Work order — Once you find the line with "Someone took away the ash-grey glue" in the data that follows, repeat it and every line after it exactly, through the line with "Someone rotated the brown".

Working data —
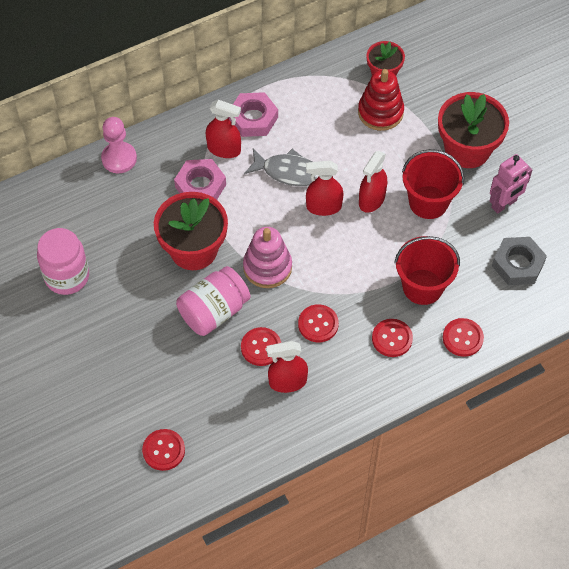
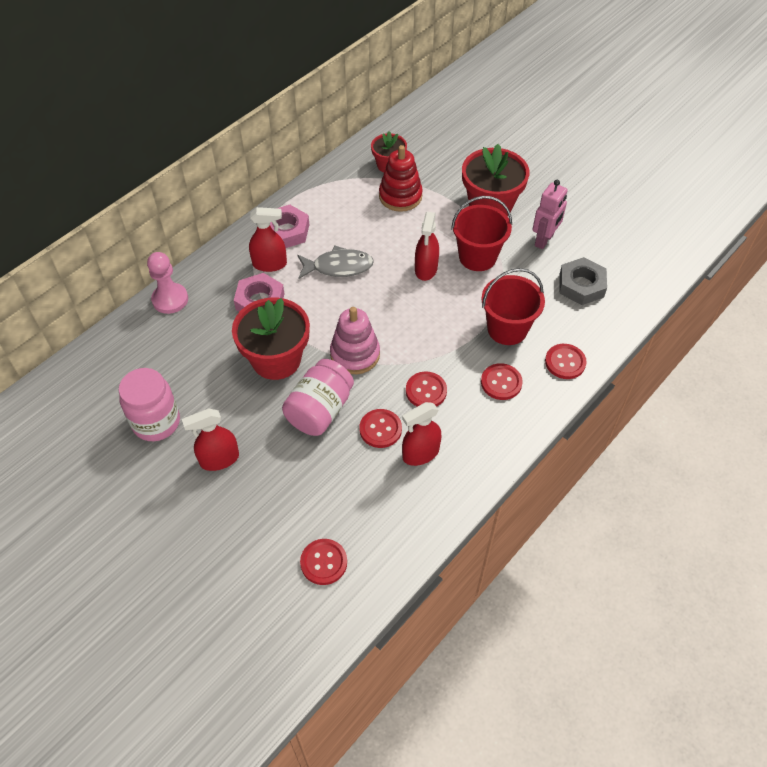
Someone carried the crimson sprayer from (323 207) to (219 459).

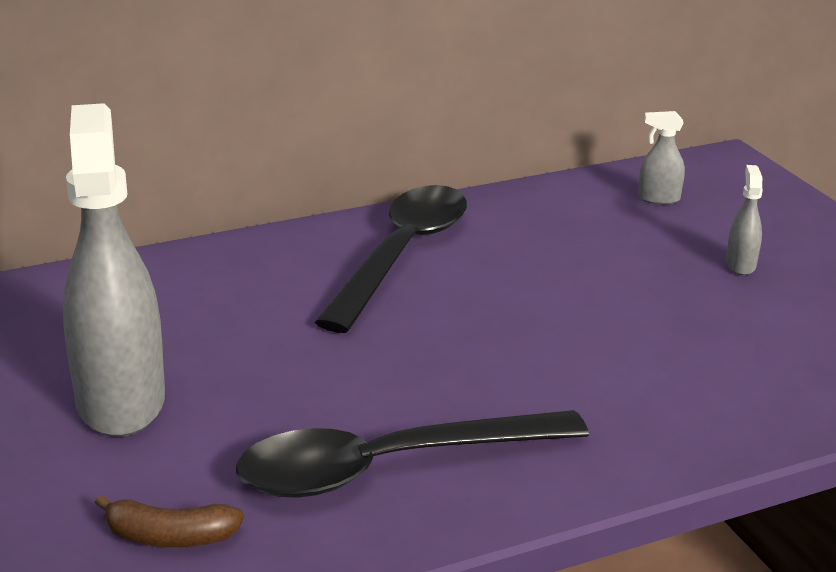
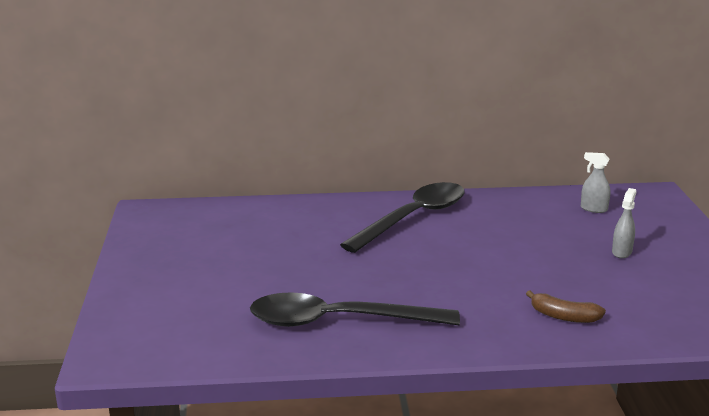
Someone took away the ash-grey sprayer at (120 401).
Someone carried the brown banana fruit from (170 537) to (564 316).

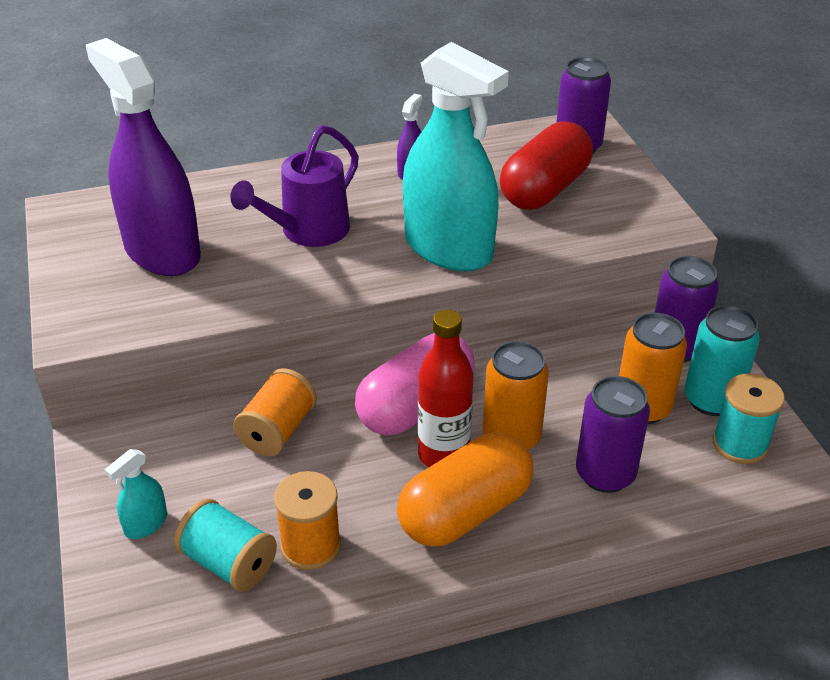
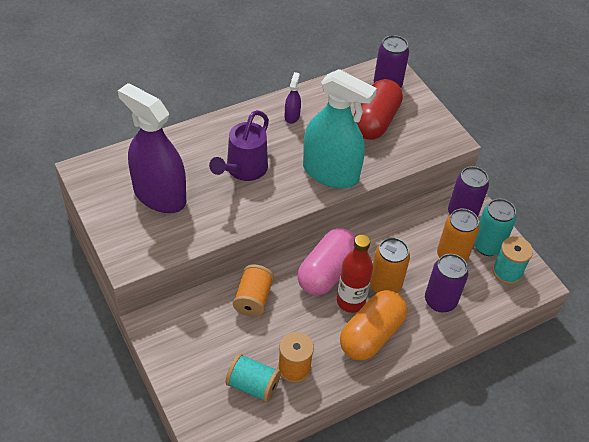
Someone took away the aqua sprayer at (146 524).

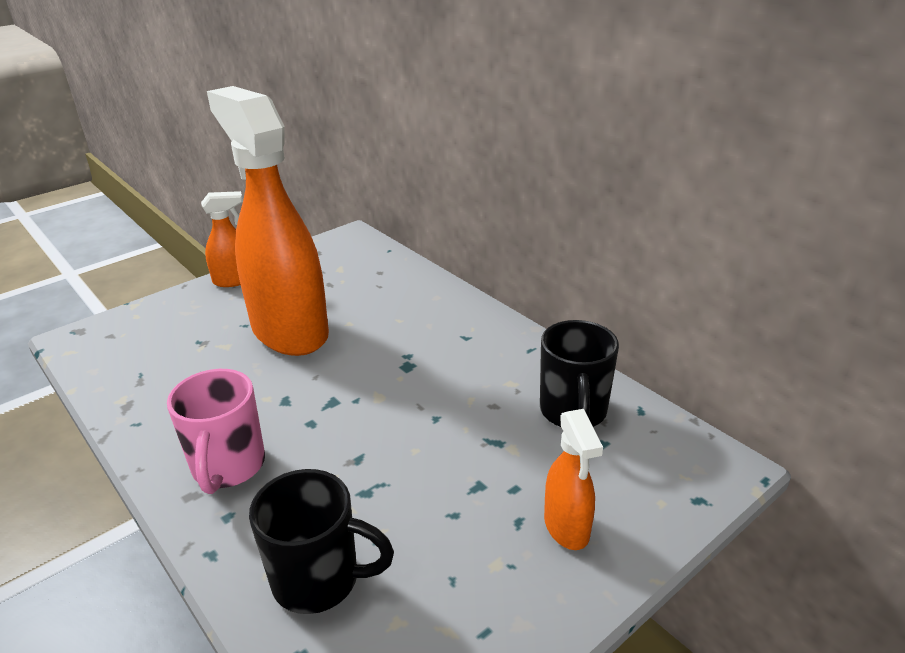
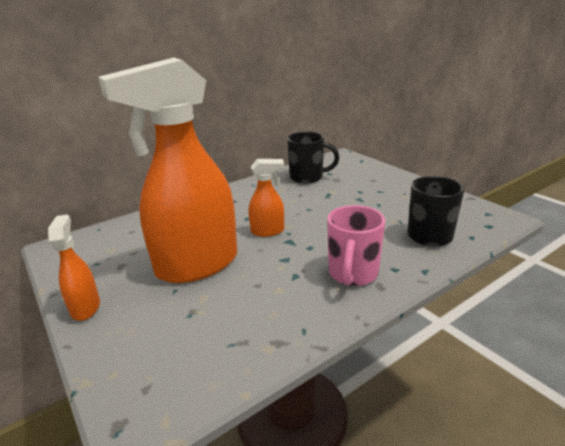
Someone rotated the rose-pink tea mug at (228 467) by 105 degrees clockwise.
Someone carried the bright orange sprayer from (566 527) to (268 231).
...
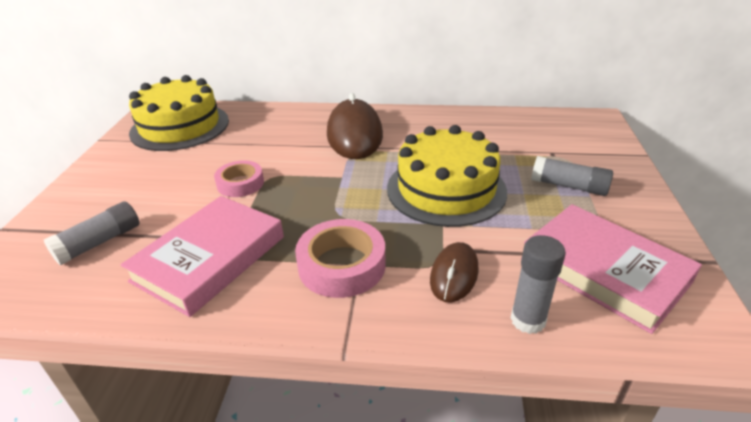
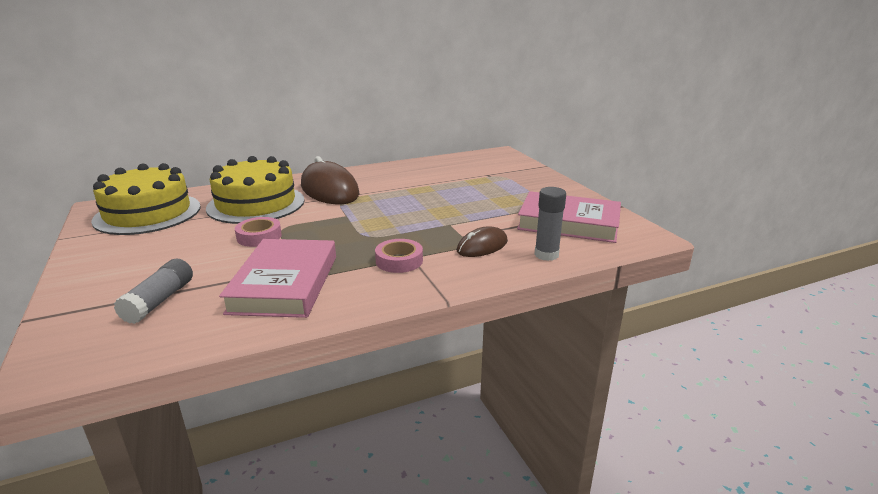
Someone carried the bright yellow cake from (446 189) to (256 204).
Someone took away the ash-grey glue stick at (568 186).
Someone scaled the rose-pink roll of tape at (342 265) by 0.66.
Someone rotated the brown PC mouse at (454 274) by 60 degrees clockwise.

Exercise answer —
Someone took away the ash-grey glue stick at (568 186).
Someone scaled the rose-pink roll of tape at (342 265) by 0.66.
Someone rotated the brown PC mouse at (454 274) by 60 degrees clockwise.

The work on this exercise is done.